[[ The data open ]]
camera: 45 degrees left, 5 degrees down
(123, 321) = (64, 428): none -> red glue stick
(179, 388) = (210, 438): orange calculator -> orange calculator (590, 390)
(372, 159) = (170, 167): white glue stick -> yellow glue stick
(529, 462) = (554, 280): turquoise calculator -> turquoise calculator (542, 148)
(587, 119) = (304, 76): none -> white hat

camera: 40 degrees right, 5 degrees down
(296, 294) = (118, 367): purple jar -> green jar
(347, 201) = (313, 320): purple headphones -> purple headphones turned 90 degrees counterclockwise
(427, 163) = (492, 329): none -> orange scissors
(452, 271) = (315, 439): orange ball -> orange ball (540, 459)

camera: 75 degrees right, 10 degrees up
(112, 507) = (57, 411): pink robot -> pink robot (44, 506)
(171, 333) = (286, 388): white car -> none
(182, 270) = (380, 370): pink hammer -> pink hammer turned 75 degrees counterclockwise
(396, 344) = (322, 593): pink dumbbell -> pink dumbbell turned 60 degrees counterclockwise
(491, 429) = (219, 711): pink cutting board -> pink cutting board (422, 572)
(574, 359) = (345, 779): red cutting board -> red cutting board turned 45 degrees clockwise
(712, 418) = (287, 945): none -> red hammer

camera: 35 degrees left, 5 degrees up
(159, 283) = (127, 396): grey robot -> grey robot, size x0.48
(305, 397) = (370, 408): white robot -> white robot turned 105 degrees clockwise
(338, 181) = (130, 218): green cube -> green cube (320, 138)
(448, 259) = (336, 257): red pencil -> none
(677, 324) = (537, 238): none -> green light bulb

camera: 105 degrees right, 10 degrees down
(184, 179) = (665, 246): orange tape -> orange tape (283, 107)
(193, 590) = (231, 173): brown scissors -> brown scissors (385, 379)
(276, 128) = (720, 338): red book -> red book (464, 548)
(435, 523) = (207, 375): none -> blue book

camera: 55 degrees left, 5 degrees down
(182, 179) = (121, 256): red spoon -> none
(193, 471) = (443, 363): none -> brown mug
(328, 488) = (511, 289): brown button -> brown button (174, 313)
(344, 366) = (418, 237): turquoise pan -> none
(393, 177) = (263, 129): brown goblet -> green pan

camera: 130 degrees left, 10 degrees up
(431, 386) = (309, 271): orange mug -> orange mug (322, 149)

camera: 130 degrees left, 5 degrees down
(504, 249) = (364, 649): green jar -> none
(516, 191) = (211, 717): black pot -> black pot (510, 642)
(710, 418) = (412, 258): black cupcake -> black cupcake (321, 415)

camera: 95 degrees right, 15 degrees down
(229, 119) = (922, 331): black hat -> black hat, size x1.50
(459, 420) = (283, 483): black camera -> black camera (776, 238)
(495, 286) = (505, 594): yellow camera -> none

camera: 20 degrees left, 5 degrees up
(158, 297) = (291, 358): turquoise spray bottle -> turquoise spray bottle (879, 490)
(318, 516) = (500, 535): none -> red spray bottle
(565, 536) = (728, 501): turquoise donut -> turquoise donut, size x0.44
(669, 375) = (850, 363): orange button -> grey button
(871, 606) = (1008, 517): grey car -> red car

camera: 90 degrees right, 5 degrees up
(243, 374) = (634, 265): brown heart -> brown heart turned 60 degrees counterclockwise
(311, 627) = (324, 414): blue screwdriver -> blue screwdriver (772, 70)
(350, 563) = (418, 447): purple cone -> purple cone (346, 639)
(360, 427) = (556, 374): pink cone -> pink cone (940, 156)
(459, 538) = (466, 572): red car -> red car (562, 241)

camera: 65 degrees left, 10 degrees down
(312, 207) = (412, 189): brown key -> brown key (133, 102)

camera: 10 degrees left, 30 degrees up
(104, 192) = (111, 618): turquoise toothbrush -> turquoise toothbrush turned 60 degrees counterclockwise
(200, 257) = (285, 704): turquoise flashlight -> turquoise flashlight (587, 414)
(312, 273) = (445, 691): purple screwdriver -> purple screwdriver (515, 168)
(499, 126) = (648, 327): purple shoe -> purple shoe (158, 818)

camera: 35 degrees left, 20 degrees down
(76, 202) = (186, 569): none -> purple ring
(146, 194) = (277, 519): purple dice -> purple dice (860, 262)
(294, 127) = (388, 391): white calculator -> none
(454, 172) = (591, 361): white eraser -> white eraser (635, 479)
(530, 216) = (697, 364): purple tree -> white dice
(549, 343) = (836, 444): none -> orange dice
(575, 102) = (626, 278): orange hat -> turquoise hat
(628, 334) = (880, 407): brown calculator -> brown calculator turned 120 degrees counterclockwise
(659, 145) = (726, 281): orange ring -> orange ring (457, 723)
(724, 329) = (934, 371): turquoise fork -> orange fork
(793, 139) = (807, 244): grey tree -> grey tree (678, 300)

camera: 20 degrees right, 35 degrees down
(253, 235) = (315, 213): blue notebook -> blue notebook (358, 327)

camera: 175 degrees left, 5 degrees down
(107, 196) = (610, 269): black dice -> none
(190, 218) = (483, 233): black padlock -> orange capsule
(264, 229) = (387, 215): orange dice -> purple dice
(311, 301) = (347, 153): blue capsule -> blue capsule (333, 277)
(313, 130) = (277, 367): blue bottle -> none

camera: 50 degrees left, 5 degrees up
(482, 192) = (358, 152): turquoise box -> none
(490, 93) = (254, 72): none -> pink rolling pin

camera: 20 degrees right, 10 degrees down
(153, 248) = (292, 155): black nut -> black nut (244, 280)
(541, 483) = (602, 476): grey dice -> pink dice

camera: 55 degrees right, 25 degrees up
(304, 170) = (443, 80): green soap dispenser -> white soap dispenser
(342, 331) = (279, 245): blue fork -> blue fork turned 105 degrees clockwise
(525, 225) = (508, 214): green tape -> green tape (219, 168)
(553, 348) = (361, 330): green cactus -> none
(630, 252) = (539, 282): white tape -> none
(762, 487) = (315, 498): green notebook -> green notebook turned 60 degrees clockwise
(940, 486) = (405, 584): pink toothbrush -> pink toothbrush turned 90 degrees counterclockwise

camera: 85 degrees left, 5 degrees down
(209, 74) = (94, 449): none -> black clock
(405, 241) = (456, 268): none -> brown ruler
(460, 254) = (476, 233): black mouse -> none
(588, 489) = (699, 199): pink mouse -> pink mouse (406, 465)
[[ The data closed ]]
Exercise aim
Look through the entries for lines containing the word "tree" and return each one.

Task answer
(530, 216) = (697, 364): purple tree -> white dice
(793, 139) = (807, 244): grey tree -> grey tree (678, 300)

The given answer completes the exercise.